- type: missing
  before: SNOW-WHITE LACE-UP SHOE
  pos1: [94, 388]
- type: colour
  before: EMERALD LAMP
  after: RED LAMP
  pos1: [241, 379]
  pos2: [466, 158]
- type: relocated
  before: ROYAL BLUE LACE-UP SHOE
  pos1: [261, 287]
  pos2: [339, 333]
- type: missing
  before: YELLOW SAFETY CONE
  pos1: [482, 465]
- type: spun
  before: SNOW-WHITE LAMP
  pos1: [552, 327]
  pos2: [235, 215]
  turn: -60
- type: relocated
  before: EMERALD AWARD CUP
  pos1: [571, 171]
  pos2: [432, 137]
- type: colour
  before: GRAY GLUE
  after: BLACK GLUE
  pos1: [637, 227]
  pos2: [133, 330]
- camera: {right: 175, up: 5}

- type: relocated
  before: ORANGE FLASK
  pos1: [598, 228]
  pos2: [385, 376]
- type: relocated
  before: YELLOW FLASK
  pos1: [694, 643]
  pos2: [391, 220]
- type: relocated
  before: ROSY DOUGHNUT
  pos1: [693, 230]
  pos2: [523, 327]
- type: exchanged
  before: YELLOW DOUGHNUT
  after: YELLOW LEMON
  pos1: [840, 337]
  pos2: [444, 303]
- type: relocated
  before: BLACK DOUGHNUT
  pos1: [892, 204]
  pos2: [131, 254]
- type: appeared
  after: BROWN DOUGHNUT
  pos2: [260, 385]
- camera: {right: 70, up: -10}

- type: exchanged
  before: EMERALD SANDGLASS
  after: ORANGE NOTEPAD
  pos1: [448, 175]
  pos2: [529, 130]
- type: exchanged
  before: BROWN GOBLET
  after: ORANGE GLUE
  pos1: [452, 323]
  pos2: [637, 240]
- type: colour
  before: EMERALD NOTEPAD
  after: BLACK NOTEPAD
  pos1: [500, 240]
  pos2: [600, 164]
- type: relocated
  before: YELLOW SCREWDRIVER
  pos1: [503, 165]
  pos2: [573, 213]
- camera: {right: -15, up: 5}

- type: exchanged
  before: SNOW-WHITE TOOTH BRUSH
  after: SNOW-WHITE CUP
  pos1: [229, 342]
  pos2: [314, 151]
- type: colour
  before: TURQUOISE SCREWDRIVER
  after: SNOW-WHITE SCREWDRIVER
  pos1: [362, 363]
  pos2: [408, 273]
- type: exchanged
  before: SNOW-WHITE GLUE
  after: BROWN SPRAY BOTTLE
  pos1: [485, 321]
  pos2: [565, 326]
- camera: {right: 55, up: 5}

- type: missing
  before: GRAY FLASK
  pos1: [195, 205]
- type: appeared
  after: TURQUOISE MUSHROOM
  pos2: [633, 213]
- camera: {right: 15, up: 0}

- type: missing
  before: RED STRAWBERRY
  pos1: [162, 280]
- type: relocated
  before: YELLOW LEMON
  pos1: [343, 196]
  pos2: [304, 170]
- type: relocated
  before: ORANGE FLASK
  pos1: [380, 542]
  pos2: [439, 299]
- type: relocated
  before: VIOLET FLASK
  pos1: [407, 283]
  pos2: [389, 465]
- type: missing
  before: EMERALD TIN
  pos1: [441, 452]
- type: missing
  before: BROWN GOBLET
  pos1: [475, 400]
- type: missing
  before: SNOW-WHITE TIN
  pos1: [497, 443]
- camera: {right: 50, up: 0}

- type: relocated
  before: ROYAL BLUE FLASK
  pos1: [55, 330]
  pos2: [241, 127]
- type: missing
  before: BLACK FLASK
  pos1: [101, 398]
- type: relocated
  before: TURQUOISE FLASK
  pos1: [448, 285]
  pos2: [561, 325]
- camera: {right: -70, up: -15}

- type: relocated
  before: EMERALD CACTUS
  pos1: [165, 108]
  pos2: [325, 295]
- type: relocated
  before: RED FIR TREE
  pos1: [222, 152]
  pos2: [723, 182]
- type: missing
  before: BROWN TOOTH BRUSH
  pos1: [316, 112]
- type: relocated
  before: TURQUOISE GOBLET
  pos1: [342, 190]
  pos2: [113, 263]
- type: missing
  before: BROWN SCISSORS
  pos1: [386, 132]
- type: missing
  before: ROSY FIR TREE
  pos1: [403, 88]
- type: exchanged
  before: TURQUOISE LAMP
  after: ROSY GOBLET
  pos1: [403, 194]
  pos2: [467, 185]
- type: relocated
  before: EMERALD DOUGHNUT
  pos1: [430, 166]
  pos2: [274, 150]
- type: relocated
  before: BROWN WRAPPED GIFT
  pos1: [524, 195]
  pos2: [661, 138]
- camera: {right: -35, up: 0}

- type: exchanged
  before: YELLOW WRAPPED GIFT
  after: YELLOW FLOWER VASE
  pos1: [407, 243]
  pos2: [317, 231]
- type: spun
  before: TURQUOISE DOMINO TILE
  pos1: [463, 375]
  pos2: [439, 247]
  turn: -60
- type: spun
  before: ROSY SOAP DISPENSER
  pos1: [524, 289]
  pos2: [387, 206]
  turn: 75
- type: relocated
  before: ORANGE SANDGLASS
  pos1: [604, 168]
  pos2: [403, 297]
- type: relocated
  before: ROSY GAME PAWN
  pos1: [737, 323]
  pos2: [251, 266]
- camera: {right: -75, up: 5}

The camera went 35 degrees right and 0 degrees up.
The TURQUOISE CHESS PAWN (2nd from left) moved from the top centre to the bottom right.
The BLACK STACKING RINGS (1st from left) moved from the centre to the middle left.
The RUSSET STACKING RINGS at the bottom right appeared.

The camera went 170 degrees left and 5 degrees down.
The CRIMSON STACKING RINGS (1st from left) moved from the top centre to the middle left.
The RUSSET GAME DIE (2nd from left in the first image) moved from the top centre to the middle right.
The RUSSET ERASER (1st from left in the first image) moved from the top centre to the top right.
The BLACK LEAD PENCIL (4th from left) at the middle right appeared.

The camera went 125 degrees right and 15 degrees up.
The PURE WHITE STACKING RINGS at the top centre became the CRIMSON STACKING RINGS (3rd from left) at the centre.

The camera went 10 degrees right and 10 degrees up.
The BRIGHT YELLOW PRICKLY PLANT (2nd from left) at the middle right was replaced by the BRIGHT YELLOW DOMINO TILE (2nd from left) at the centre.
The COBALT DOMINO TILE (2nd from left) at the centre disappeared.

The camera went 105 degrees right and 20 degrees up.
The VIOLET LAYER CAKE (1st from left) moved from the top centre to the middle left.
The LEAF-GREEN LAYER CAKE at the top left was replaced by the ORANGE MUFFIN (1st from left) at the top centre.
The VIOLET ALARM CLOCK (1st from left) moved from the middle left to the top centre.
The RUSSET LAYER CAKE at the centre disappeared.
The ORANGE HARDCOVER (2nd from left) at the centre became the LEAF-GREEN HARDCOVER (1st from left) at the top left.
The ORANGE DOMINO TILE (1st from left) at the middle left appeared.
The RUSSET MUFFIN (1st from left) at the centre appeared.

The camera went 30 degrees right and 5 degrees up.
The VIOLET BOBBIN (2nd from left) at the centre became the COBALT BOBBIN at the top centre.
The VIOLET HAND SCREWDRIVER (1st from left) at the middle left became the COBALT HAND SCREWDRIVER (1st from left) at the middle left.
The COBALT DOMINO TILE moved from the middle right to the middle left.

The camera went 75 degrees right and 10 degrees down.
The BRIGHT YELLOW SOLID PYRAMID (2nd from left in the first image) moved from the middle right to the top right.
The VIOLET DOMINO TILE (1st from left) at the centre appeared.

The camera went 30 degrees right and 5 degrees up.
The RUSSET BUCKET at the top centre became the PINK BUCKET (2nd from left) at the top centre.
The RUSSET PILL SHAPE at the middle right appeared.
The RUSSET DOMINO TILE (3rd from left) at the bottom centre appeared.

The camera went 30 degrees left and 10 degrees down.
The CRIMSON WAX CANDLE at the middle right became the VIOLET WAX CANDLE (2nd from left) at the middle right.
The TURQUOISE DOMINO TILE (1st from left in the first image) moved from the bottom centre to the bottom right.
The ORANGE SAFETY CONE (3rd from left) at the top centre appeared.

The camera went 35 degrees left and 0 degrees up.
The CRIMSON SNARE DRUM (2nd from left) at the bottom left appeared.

===

EXERCISE — Please output only the lines from the first line of the entries through the line with "pos2: [133, 330]", both included, exactly as written.

RESPONSE BOX —
- type: missing
  before: SNOW-WHITE LACE-UP SHOE
  pos1: [94, 388]
- type: colour
  before: EMERALD LAMP
  after: RED LAMP
  pos1: [241, 379]
  pos2: [466, 158]
- type: relocated
  before: ROYAL BLUE LACE-UP SHOE
  pos1: [261, 287]
  pos2: [339, 333]
- type: missing
  before: YELLOW SAFETY CONE
  pos1: [482, 465]
- type: spun
  before: SNOW-WHITE LAMP
  pos1: [552, 327]
  pos2: [235, 215]
  turn: -60
- type: relocated
  before: EMERALD AWARD CUP
  pos1: [571, 171]
  pos2: [432, 137]
- type: colour
  before: GRAY GLUE
  after: BLACK GLUE
  pos1: [637, 227]
  pos2: [133, 330]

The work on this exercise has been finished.